▶ **Exercise prompt**
Each line of the data should be transcribed exactly as given.

▶ **Provided data**
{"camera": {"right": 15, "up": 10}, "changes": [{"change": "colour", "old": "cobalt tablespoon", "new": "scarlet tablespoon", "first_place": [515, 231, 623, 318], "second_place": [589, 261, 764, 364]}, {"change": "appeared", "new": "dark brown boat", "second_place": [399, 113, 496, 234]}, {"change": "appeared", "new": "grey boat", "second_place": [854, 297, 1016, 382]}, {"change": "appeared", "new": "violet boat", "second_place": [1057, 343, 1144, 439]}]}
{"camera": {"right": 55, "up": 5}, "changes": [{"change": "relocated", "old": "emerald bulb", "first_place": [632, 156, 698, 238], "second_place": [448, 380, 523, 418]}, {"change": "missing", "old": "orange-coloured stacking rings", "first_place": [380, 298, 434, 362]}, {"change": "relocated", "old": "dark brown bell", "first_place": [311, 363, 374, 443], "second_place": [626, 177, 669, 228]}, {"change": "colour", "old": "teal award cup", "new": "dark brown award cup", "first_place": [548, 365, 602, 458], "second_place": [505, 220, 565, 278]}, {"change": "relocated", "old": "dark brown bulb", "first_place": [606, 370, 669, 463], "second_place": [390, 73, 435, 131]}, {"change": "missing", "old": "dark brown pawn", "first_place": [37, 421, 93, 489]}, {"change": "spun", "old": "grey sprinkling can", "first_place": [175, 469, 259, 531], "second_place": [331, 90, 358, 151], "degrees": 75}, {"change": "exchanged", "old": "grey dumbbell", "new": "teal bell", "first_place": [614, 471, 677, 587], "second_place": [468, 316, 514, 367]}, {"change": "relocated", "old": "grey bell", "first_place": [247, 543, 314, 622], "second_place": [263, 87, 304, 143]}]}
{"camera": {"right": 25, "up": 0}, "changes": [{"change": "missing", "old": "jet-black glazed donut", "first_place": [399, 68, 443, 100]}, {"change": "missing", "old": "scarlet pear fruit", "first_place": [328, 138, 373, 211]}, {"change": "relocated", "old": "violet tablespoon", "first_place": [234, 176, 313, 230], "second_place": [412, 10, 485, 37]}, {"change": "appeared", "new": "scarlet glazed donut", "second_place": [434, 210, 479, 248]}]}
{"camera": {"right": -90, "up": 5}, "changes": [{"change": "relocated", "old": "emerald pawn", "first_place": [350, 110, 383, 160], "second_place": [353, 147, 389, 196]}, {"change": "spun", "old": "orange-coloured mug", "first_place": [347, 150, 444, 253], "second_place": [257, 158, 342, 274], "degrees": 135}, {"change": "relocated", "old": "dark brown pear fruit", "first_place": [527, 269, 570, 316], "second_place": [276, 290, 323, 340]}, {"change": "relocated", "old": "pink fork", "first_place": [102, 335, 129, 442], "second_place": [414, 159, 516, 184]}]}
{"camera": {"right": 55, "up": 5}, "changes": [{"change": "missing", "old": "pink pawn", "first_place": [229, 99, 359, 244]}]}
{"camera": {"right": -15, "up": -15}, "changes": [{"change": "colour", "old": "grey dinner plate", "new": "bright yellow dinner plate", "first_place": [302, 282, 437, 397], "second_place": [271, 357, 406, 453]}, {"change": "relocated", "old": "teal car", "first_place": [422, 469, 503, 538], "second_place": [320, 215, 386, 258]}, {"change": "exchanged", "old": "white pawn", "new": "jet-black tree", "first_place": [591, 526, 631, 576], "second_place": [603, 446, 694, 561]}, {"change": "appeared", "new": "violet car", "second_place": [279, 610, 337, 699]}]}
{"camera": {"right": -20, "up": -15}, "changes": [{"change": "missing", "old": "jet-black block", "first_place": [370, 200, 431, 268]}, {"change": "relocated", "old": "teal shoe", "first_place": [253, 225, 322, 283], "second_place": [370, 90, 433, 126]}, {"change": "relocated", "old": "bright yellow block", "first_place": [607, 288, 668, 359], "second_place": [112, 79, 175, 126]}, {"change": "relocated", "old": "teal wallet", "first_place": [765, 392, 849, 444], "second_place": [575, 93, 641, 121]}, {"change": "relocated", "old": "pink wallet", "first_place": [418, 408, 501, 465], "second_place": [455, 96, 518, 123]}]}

▶ **Answer box**
{"camera": {"right": 15, "up": 10}, "changes": [{"change": "colour", "old": "cobalt tablespoon", "new": "scarlet tablespoon", "first_place": [515, 231, 623, 318], "second_place": [589, 261, 764, 364]}, {"change": "appeared", "new": "dark brown boat", "second_place": [399, 113, 496, 234]}, {"change": "appeared", "new": "grey boat", "second_place": [854, 297, 1016, 382]}, {"change": "appeared", "new": "violet boat", "second_place": [1057, 343, 1144, 439]}]}
{"camera": {"right": 55, "up": 5}, "changes": [{"change": "relocated", "old": "emerald bulb", "first_place": [632, 156, 698, 238], "second_place": [448, 380, 523, 418]}, {"change": "missing", "old": "orange-coloured stacking rings", "first_place": [380, 298, 434, 362]}, {"change": "relocated", "old": "dark brown bell", "first_place": [311, 363, 374, 443], "second_place": [626, 177, 669, 228]}, {"change": "colour", "old": "teal award cup", "new": "dark brown award cup", "first_place": [548, 365, 602, 458], "second_place": [505, 220, 565, 278]}, {"change": "relocated", "old": "dark brown bulb", "first_place": [606, 370, 669, 463], "second_place": [390, 73, 435, 131]}, {"change": "missing", "old": "dark brown pawn", "first_place": [37, 421, 93, 489]}, {"change": "spun", "old": "grey sprinkling can", "first_place": [175, 469, 259, 531], "second_place": [331, 90, 358, 151], "degrees": 75}, {"change": "exchanged", "old": "grey dumbbell", "new": "teal bell", "first_place": [614, 471, 677, 587], "second_place": [468, 316, 514, 367]}, {"change": "relocated", "old": "grey bell", "first_place": [247, 543, 314, 622], "second_place": [263, 87, 304, 143]}]}
{"camera": {"right": 25, "up": 0}, "changes": [{"change": "missing", "old": "jet-black glazed donut", "first_place": [399, 68, 443, 100]}, {"change": "missing", "old": "scarlet pear fruit", "first_place": [328, 138, 373, 211]}, {"change": "relocated", "old": "violet tablespoon", "first_place": [234, 176, 313, 230], "second_place": [412, 10, 485, 37]}, {"change": "appeared", "new": "scarlet glazed donut", "second_place": [434, 210, 479, 248]}]}
{"camera": {"right": -90, "up": 5}, "changes": [{"change": "relocated", "old": "emerald pawn", "first_place": [350, 110, 383, 160], "second_place": [353, 147, 389, 196]}, {"change": "spun", "old": "orange-coloured mug", "first_place": [347, 150, 444, 253], "second_place": [257, 158, 342, 274], "degrees": 135}, {"change": "relocated", "old": "dark brown pear fruit", "first_place": [527, 269, 570, 316], "second_place": [276, 290, 323, 340]}, {"change": "relocated", "old": "pink fork", "first_place": [102, 335, 129, 442], "second_place": [414, 159, 516, 184]}]}
{"camera": {"right": 55, "up": 5}, "changes": [{"change": "missing", "old": "pink pawn", "first_place": [229, 99, 359, 244]}]}
{"camera": {"right": -15, "up": -15}, "changes": [{"change": "colour", "old": "grey dinner plate", "new": "bright yellow dinner plate", "first_place": [302, 282, 437, 397], "second_place": [271, 357, 406, 453]}, {"change": "relocated", "old": "teal car", "first_place": [422, 469, 503, 538], "second_place": [320, 215, 386, 258]}, {"change": "exchanged", "old": "white pawn", "new": "jet-black tree", "first_place": [591, 526, 631, 576], "second_place": [603, 446, 694, 561]}, {"change": "appeared", "new": "violet car", "second_place": [279, 610, 337, 699]}]}
{"camera": {"right": -20, "up": -15}, "changes": [{"change": "missing", "old": "jet-black block", "first_place": [370, 200, 431, 268]}, {"change": "relocated", "old": "teal shoe", "first_place": [253, 225, 322, 283], "second_place": [370, 90, 433, 126]}, {"change": "relocated", "old": "bright yellow block", "first_place": [607, 288, 668, 359], "second_place": [112, 79, 175, 126]}, {"change": "relocated", "old": "teal wallet", "first_place": [765, 392, 849, 444], "second_place": [575, 93, 641, 121]}, {"change": "relocated", "old": "pink wallet", "first_place": [418, 408, 501, 465], "second_place": [455, 96, 518, 123]}]}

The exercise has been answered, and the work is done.